Start of DATA SECTION

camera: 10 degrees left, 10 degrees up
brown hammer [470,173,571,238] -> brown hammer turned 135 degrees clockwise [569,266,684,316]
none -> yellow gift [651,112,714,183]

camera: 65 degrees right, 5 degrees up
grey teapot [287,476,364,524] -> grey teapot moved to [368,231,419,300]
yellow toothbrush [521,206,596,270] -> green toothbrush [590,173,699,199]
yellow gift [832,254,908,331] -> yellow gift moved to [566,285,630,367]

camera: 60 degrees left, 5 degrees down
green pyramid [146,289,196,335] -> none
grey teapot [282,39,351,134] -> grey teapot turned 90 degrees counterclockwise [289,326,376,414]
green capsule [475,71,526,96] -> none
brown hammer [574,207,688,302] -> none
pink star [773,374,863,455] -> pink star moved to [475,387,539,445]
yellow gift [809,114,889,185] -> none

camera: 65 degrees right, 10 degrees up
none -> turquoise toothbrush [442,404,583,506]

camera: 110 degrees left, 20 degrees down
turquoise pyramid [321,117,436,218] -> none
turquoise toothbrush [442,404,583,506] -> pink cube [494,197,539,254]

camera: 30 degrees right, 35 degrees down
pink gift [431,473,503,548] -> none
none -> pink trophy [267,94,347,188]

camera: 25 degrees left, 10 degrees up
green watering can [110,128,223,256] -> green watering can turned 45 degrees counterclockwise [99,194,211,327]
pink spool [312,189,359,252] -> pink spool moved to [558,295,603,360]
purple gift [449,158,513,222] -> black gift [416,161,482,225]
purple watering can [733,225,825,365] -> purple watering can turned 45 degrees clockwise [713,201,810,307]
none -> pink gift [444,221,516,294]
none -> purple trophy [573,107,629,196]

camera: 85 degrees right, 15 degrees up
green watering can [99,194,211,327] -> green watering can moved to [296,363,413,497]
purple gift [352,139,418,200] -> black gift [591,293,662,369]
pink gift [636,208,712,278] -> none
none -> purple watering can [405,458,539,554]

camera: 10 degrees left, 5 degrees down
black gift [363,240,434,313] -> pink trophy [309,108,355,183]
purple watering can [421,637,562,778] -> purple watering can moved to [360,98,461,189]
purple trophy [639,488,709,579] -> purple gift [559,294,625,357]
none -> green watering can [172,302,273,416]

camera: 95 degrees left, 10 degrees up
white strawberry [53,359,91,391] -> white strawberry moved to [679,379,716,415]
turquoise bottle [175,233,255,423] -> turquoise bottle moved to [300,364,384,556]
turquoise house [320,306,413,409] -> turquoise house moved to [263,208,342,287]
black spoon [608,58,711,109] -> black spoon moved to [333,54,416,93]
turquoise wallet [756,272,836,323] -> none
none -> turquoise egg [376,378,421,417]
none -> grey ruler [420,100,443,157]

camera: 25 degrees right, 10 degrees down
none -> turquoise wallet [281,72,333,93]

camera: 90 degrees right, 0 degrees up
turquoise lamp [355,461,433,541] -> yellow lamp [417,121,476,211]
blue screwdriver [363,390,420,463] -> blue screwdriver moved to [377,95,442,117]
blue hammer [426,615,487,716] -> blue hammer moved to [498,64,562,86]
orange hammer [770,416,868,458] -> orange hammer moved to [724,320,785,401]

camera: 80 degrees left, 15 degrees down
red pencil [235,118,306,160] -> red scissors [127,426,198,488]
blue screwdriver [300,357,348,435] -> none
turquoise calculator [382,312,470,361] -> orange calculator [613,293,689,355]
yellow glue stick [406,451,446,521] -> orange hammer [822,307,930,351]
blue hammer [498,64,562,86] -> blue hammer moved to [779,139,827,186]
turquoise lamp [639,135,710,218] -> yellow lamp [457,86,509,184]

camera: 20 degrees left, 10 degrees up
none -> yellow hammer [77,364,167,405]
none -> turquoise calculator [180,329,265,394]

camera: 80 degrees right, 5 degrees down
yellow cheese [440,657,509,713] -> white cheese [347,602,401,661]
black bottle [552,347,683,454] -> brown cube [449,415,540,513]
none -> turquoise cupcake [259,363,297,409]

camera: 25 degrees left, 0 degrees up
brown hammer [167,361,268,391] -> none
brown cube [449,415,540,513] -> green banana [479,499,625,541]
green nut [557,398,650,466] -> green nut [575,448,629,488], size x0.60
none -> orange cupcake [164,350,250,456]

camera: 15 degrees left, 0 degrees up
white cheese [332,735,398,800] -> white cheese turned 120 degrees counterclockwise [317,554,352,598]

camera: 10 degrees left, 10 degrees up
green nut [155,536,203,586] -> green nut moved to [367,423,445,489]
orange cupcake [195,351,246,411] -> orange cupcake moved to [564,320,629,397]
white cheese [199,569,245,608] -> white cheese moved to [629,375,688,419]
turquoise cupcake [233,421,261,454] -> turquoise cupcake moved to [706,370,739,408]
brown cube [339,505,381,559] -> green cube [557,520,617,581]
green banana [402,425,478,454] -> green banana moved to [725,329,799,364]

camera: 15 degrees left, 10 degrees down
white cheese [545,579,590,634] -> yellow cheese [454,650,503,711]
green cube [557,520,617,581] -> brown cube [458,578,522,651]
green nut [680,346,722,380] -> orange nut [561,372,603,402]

End of DATA SECTION

ACTION ITEM: Begin with the first line of the data above and, please, print each line exactly until you have printed the line containing "yellow toothbrush [521,206,596,270]"; print nothing else.

EXERCISE RESULT:
camera: 10 degrees left, 10 degrees up
brown hammer [470,173,571,238] -> brown hammer turned 135 degrees clockwise [569,266,684,316]
none -> yellow gift [651,112,714,183]

camera: 65 degrees right, 5 degrees up
grey teapot [287,476,364,524] -> grey teapot moved to [368,231,419,300]
yellow toothbrush [521,206,596,270] -> green toothbrush [590,173,699,199]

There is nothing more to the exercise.